> WORK REQUIRED
Print, exactly and with no pictures, the line containing "- cupcake (white) (727, 476, 794, 543)" and each line after it to the end of the entries below.

(Records from a dataset)

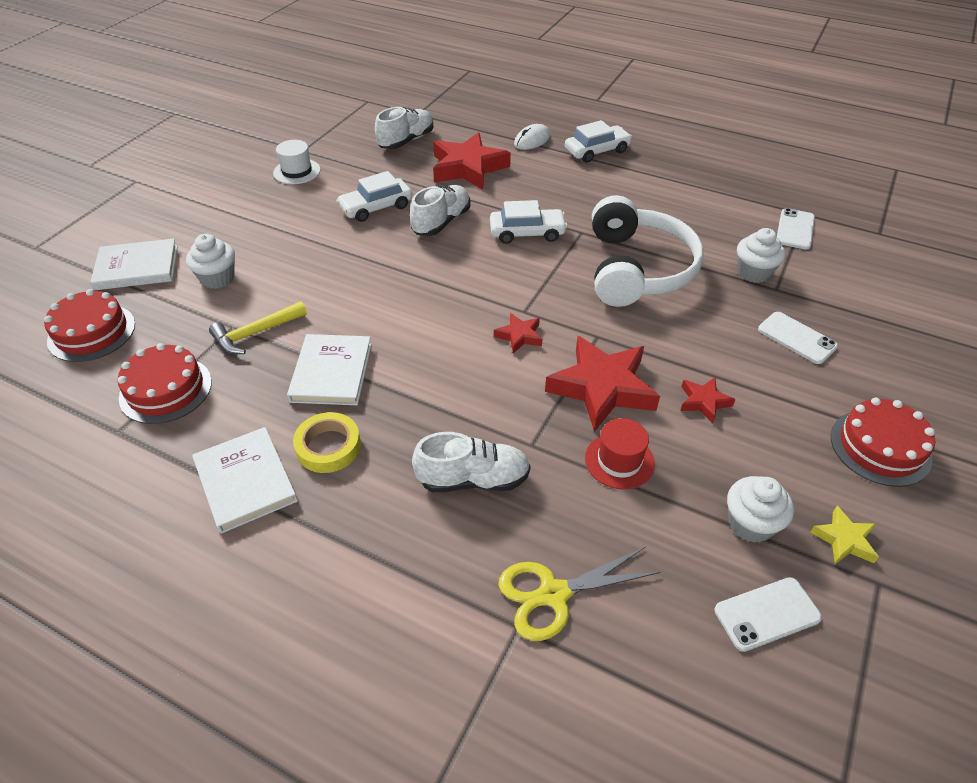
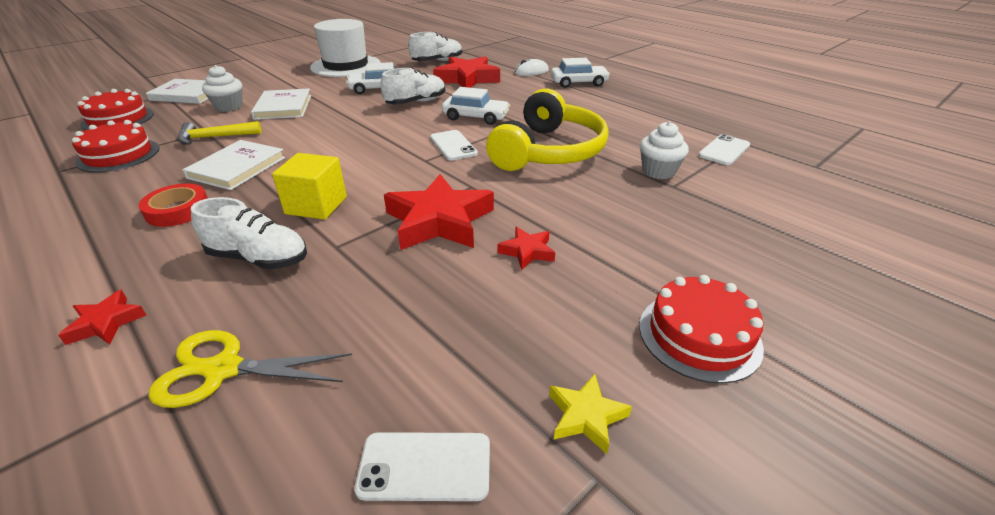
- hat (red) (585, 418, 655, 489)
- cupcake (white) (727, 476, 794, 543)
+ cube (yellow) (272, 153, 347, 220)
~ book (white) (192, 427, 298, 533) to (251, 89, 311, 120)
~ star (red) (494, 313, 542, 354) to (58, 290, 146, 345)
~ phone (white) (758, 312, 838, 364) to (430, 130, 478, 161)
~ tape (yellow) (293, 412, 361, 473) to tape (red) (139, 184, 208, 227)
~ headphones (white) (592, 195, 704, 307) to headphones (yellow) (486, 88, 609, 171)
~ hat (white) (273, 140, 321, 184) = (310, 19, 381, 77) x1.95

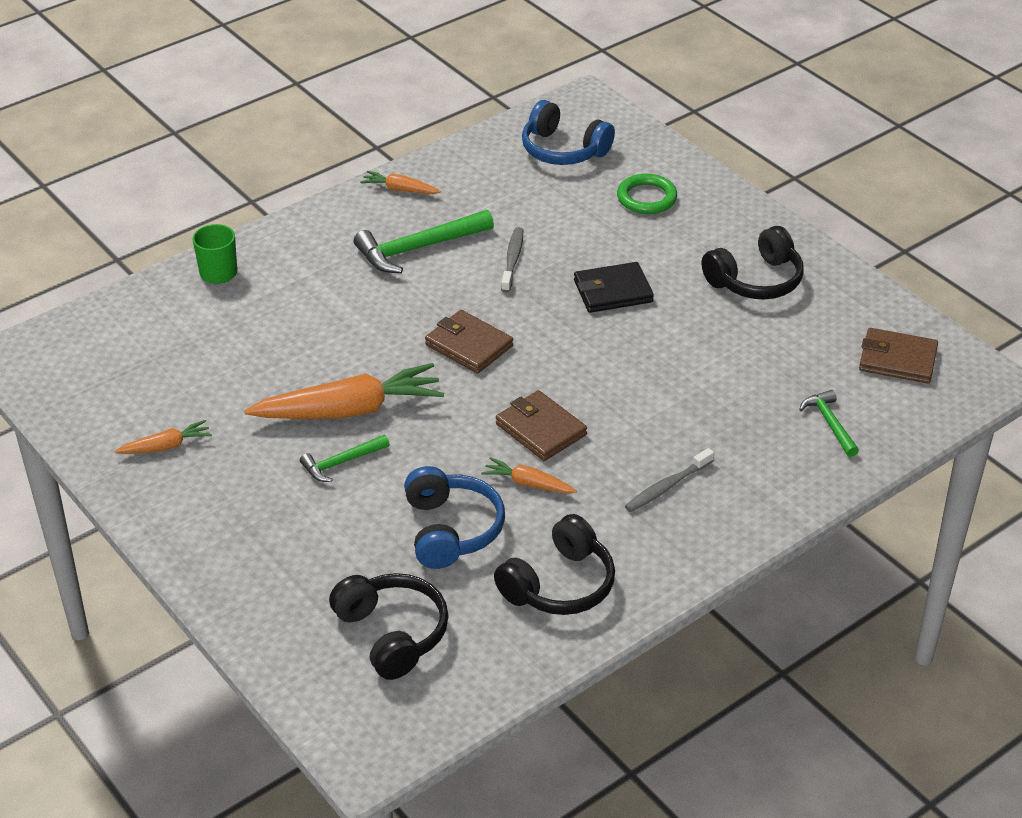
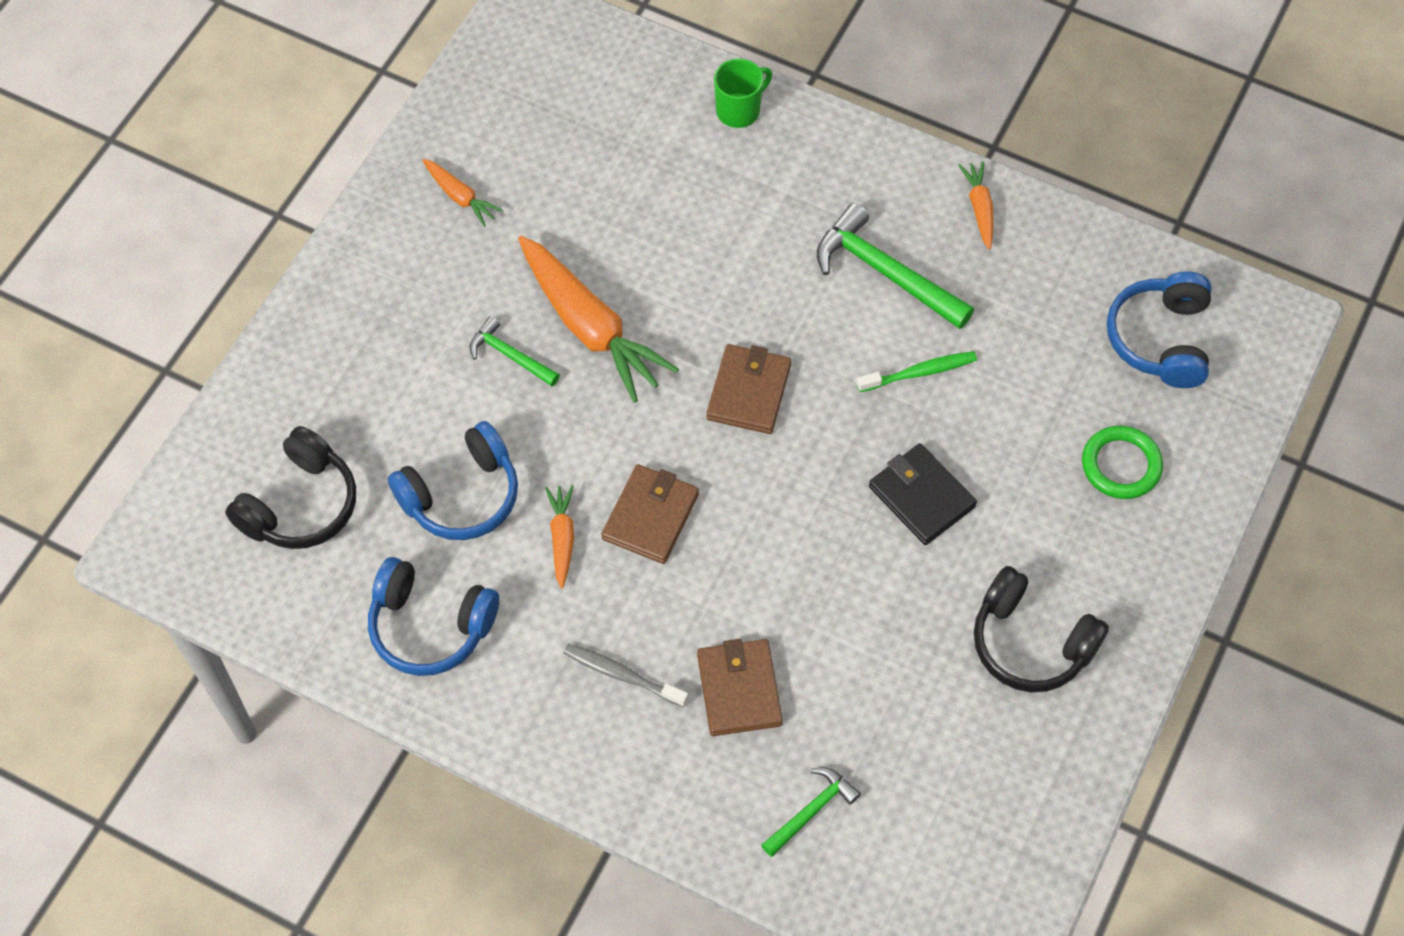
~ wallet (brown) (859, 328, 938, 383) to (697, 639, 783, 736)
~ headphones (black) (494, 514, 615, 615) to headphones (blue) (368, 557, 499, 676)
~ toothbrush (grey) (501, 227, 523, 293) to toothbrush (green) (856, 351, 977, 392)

> SOLUTION TO THIS TASK
- cupcake (white) (727, 476, 794, 543)
+ cube (yellow) (272, 153, 347, 220)
~ book (white) (192, 427, 298, 533) to (251, 89, 311, 120)
~ star (red) (494, 313, 542, 354) to (58, 290, 146, 345)
~ phone (white) (758, 312, 838, 364) to (430, 130, 478, 161)
~ tape (yellow) (293, 412, 361, 473) to tape (red) (139, 184, 208, 227)
~ headphones (white) (592, 195, 704, 307) to headphones (yellow) (486, 88, 609, 171)
~ hat (white) (273, 140, 321, 184) = (310, 19, 381, 77) x1.95

~ wallet (brown) (859, 328, 938, 383) to (697, 639, 783, 736)
~ headphones (black) (494, 514, 615, 615) to headphones (blue) (368, 557, 499, 676)
~ toothbrush (grey) (501, 227, 523, 293) to toothbrush (green) (856, 351, 977, 392)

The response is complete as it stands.